WORK REQUEST: Without the pictures, reproduce the entries below exactly.
Content starts
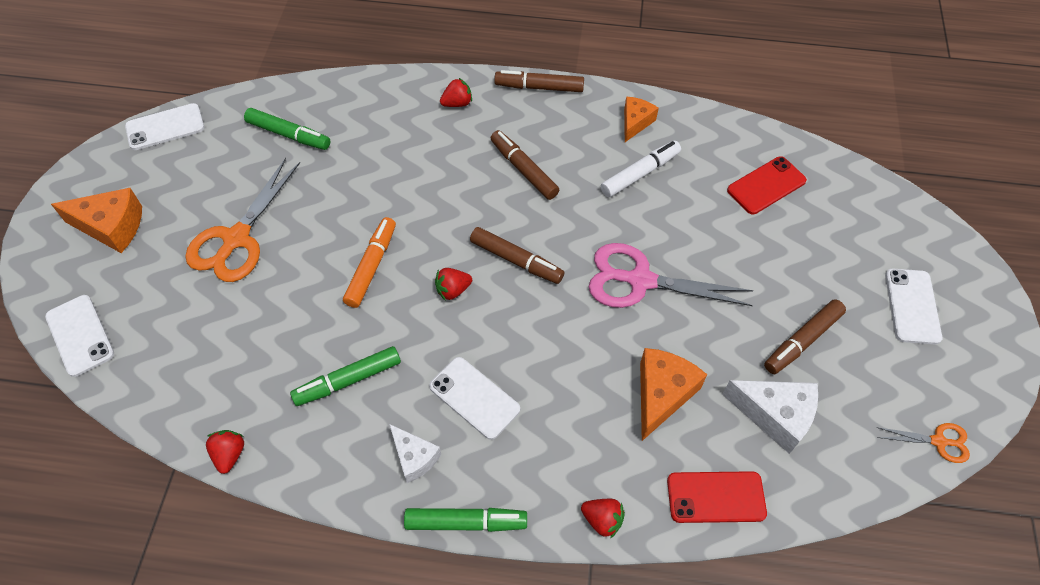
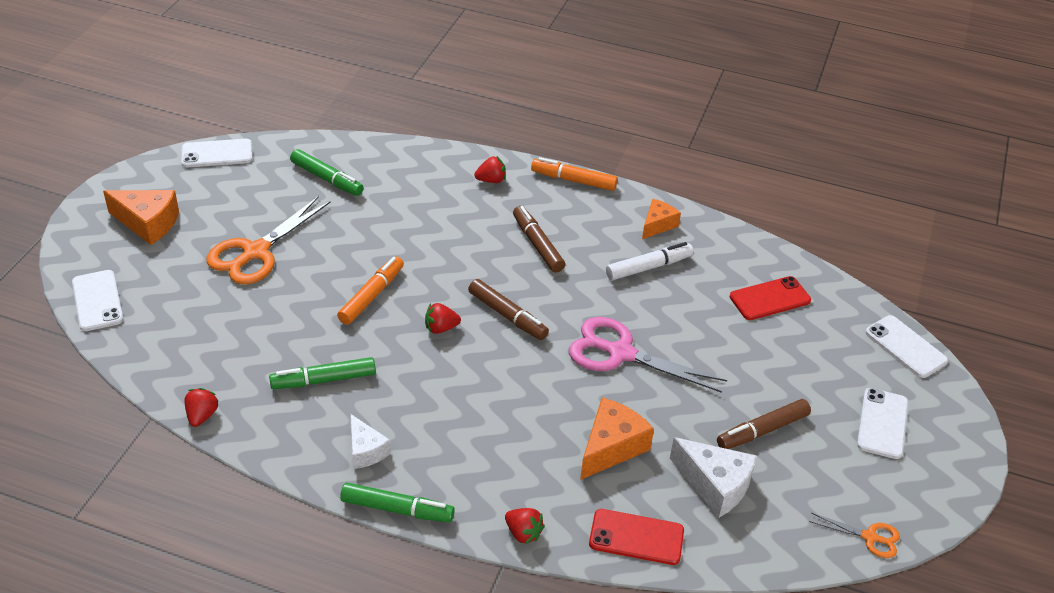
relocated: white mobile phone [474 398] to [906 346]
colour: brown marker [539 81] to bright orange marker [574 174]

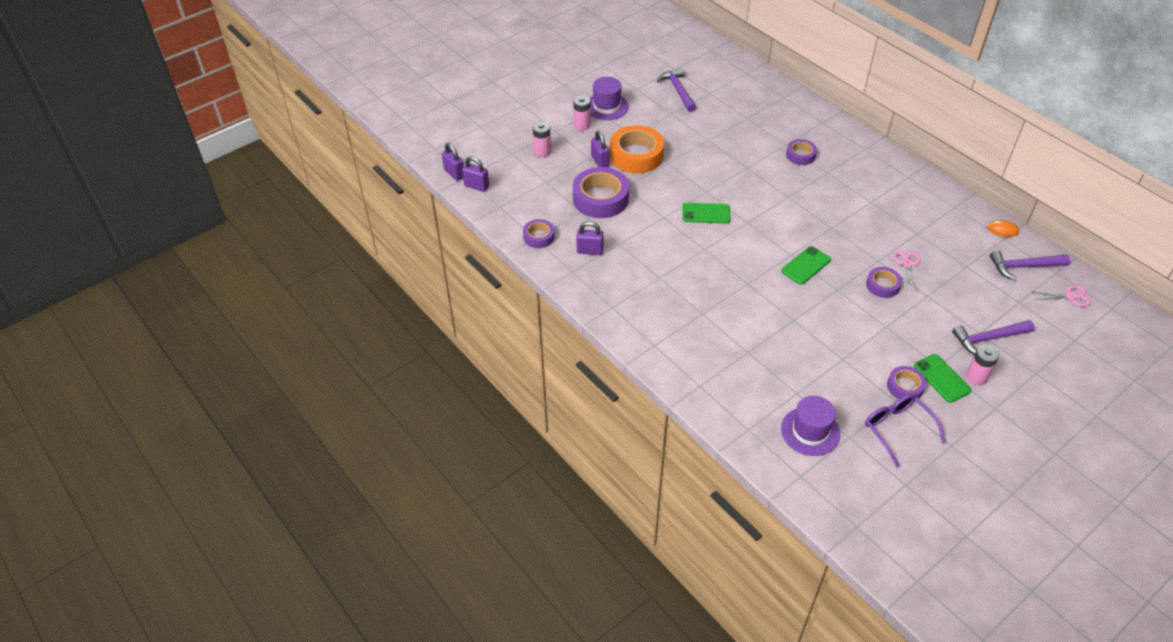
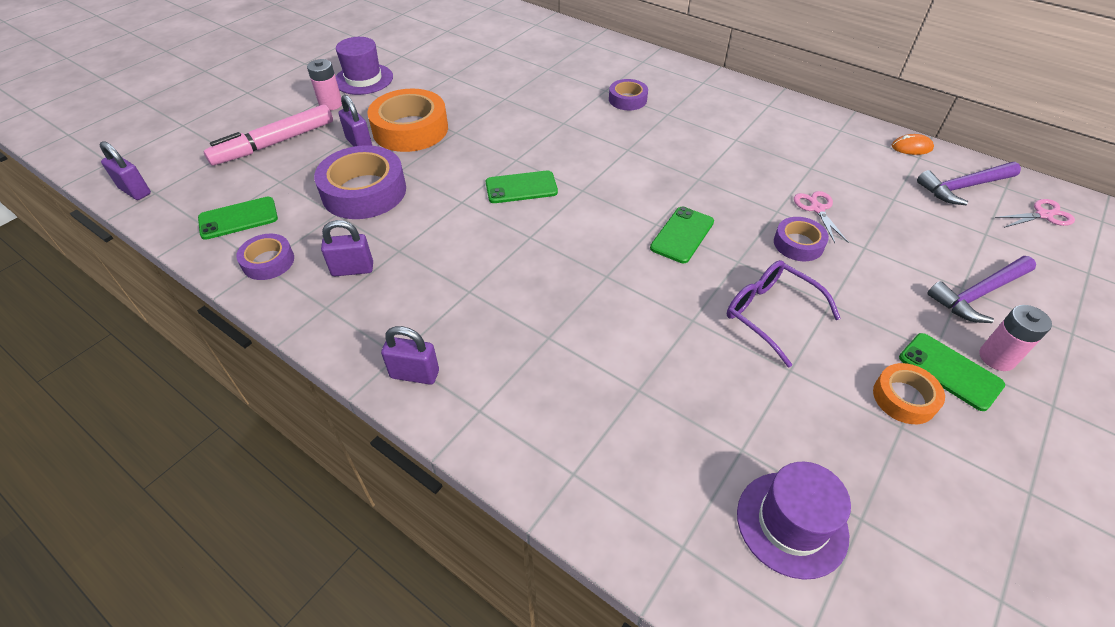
missing: purple hammer [676 90]
appeared: green mobile phone [238 218]
relocated: purple small lock [475 174] to [410 355]; purple eyeglasses [905 430] to [784 313]
exchanged: pink AA battery [542 139] to pink marker [268 135]
colour: purple tape [906 382] to bright orange tape [909 393]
Content ends
EXPECTED ANSWER:
relocated: white mobile phone [474 398] to [906 346]
colour: brown marker [539 81] to bright orange marker [574 174]

missing: purple hammer [676 90]
appeared: green mobile phone [238 218]
relocated: purple small lock [475 174] to [410 355]; purple eyeglasses [905 430] to [784 313]
exchanged: pink AA battery [542 139] to pink marker [268 135]
colour: purple tape [906 382] to bright orange tape [909 393]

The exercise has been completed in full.